:: SOURCE MATERIAL ::
________________________

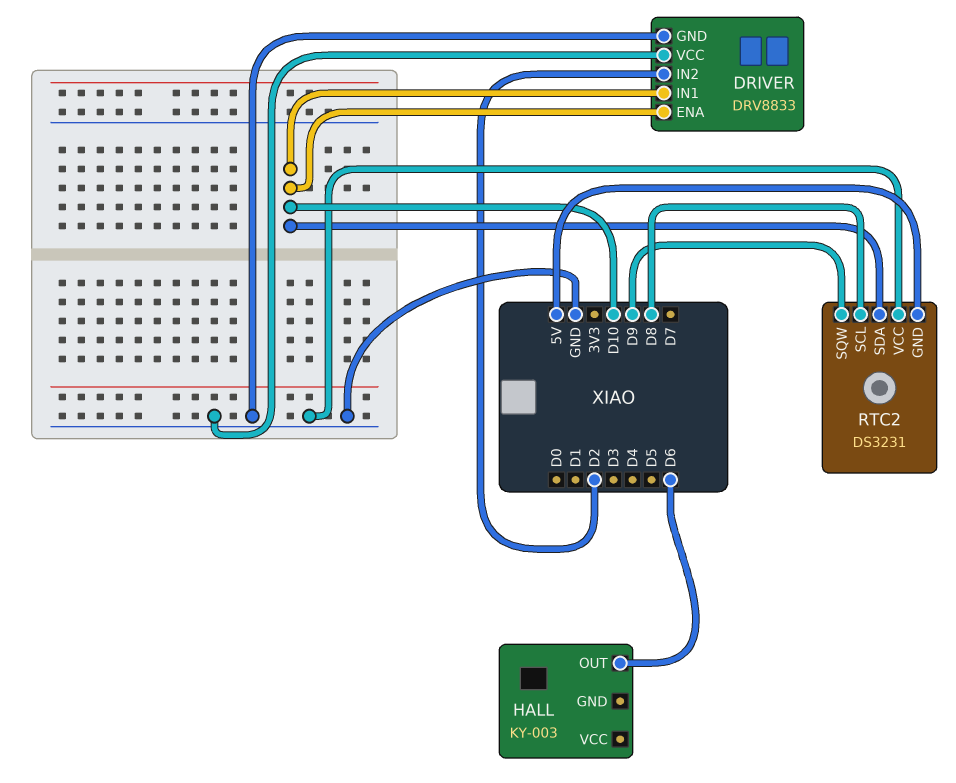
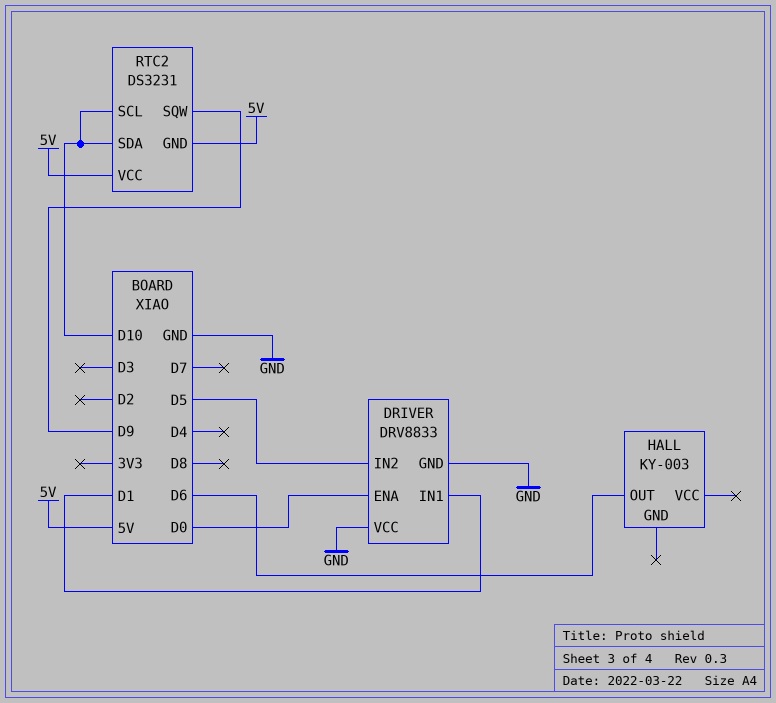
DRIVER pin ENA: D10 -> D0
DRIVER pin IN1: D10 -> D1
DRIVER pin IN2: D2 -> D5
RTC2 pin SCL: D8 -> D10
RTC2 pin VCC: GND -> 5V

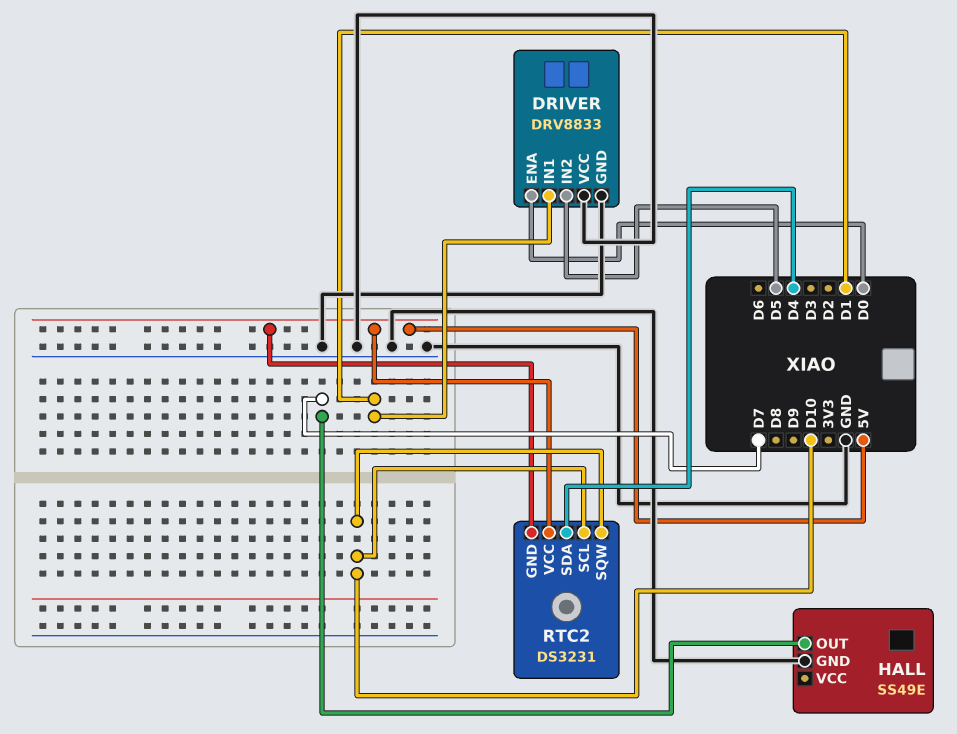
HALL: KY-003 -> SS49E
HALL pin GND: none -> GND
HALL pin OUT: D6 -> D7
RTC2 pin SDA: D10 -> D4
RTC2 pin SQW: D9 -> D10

________________________

:: ACTION ITEM ::
Only the last part of the entries above is needed: please copy the line with "HALL pin OUT: D6 -> D7" and each line after it exactly.

:: ANSWER AREA ::
HALL pin OUT: D6 -> D7
RTC2 pin SDA: D10 -> D4
RTC2 pin SQW: D9 -> D10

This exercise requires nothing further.